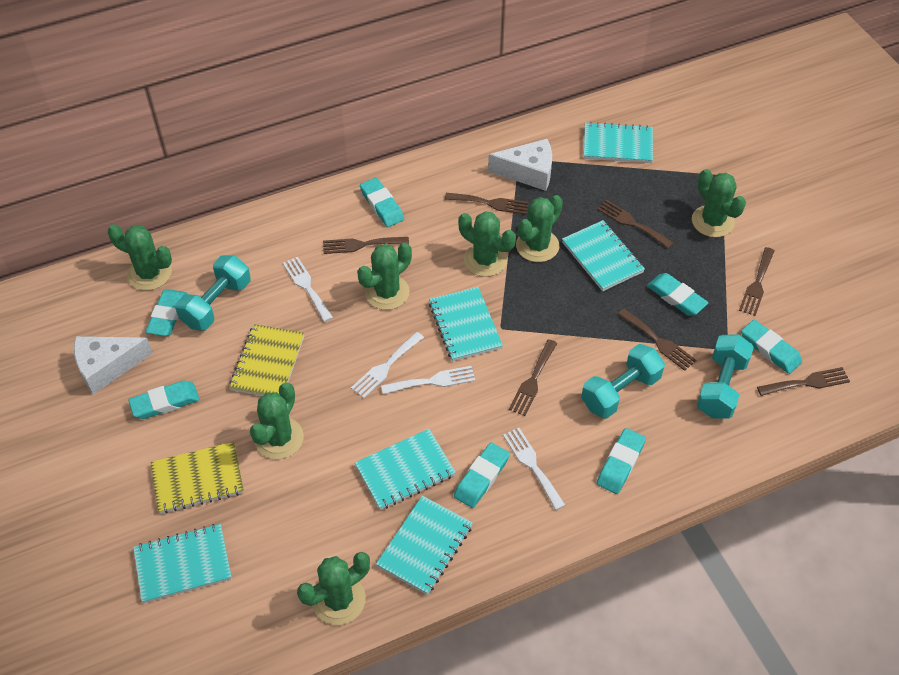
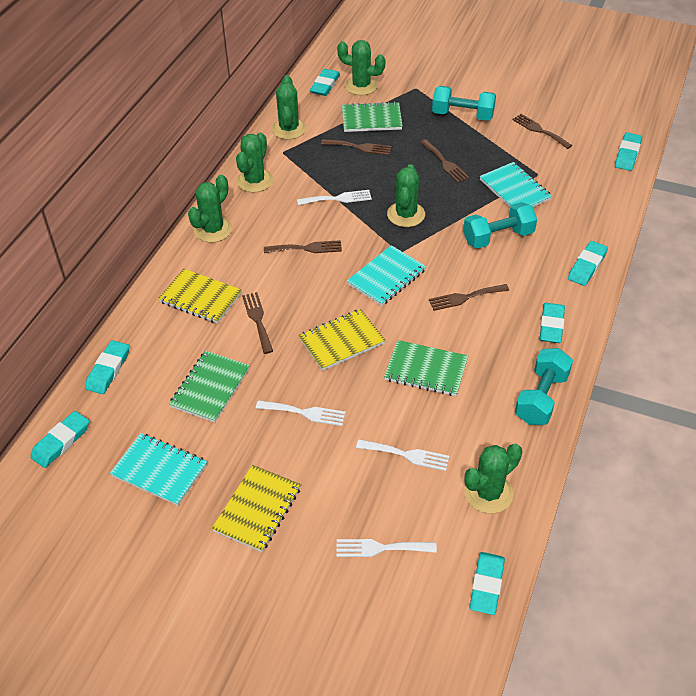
brown fork: 7 -> 6
green cactus: 7 -> 6
green notebook: 0 -> 3
turquoise notebook: 6 -> 3
white cheese: 2 -> 0
yellow notebook: 2 -> 3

:::::

== Your assignment ==
Which lines of the records above hold the word "notebook"? Copy each one out.

== Written solution ==
green notebook: 0 -> 3
turquoise notebook: 6 -> 3
yellow notebook: 2 -> 3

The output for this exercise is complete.